WORK TASK => Extract the lines from the first line of the records below through the line containing "spun: spryskiwacz [pomarańczowy]", inclusive, and reproduce them exactly as written.

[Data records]
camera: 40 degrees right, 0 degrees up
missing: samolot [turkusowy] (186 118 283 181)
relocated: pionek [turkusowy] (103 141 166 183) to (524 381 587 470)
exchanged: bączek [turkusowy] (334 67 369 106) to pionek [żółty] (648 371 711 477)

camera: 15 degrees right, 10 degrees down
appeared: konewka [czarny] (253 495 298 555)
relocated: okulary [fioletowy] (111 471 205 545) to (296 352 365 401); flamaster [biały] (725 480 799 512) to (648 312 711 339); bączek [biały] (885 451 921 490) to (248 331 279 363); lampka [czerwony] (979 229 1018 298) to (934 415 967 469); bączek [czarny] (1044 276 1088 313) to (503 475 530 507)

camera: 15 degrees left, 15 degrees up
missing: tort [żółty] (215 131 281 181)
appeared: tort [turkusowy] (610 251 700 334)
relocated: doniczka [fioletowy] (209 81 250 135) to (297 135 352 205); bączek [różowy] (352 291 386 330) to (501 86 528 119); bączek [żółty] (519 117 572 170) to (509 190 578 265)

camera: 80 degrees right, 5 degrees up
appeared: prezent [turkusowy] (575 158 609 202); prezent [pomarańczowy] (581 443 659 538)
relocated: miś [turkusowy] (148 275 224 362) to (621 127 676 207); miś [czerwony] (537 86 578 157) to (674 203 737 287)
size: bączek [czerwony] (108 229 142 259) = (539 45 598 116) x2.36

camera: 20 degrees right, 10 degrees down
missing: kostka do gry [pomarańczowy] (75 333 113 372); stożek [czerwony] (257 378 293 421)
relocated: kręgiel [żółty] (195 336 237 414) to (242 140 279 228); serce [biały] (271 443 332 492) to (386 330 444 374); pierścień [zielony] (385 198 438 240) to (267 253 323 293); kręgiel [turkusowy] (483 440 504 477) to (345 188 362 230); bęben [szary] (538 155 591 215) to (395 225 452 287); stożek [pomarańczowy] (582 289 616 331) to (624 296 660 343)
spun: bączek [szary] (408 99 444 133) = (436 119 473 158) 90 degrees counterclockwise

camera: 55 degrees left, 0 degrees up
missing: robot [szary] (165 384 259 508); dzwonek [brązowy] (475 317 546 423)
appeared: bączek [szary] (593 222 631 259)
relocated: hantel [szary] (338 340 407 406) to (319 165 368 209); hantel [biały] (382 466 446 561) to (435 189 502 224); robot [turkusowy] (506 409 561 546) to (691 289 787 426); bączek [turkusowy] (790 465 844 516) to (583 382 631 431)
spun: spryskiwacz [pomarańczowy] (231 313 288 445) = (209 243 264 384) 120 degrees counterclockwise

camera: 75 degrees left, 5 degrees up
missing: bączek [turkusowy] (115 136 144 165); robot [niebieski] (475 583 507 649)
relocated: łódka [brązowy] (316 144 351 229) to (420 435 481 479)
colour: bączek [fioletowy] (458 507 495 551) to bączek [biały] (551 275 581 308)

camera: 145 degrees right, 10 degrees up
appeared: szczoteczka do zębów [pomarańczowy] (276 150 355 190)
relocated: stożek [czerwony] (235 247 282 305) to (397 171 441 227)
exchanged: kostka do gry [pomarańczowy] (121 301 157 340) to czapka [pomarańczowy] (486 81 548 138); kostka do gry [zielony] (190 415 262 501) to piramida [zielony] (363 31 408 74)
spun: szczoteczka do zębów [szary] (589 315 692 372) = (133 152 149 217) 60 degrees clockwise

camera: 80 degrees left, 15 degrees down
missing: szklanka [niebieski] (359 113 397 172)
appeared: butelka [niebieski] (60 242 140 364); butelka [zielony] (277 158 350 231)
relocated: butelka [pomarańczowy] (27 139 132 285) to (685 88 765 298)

SOLVED PROBLEM =>
camera: 40 degrees right, 0 degrees up
missing: samolot [turkusowy] (186 118 283 181)
relocated: pionek [turkusowy] (103 141 166 183) to (524 381 587 470)
exchanged: bączek [turkusowy] (334 67 369 106) to pionek [żółty] (648 371 711 477)

camera: 15 degrees right, 10 degrees down
appeared: konewka [czarny] (253 495 298 555)
relocated: okulary [fioletowy] (111 471 205 545) to (296 352 365 401); flamaster [biały] (725 480 799 512) to (648 312 711 339); bączek [biały] (885 451 921 490) to (248 331 279 363); lampka [czerwony] (979 229 1018 298) to (934 415 967 469); bączek [czarny] (1044 276 1088 313) to (503 475 530 507)

camera: 15 degrees left, 15 degrees up
missing: tort [żółty] (215 131 281 181)
appeared: tort [turkusowy] (610 251 700 334)
relocated: doniczka [fioletowy] (209 81 250 135) to (297 135 352 205); bączek [różowy] (352 291 386 330) to (501 86 528 119); bączek [żółty] (519 117 572 170) to (509 190 578 265)

camera: 80 degrees right, 5 degrees up
appeared: prezent [turkusowy] (575 158 609 202); prezent [pomarańczowy] (581 443 659 538)
relocated: miś [turkusowy] (148 275 224 362) to (621 127 676 207); miś [czerwony] (537 86 578 157) to (674 203 737 287)
size: bączek [czerwony] (108 229 142 259) = (539 45 598 116) x2.36

camera: 20 degrees right, 10 degrees down
missing: kostka do gry [pomarańczowy] (75 333 113 372); stożek [czerwony] (257 378 293 421)
relocated: kręgiel [żółty] (195 336 237 414) to (242 140 279 228); serce [biały] (271 443 332 492) to (386 330 444 374); pierścień [zielony] (385 198 438 240) to (267 253 323 293); kręgiel [turkusowy] (483 440 504 477) to (345 188 362 230); bęben [szary] (538 155 591 215) to (395 225 452 287); stożek [pomarańczowy] (582 289 616 331) to (624 296 660 343)
spun: bączek [szary] (408 99 444 133) = (436 119 473 158) 90 degrees counterclockwise

camera: 55 degrees left, 0 degrees up
missing: robot [szary] (165 384 259 508); dzwonek [brązowy] (475 317 546 423)
appeared: bączek [szary] (593 222 631 259)
relocated: hantel [szary] (338 340 407 406) to (319 165 368 209); hantel [biały] (382 466 446 561) to (435 189 502 224); robot [turkusowy] (506 409 561 546) to (691 289 787 426); bączek [turkusowy] (790 465 844 516) to (583 382 631 431)
spun: spryskiwacz [pomarańczowy] (231 313 288 445) = (209 243 264 384) 120 degrees counterclockwise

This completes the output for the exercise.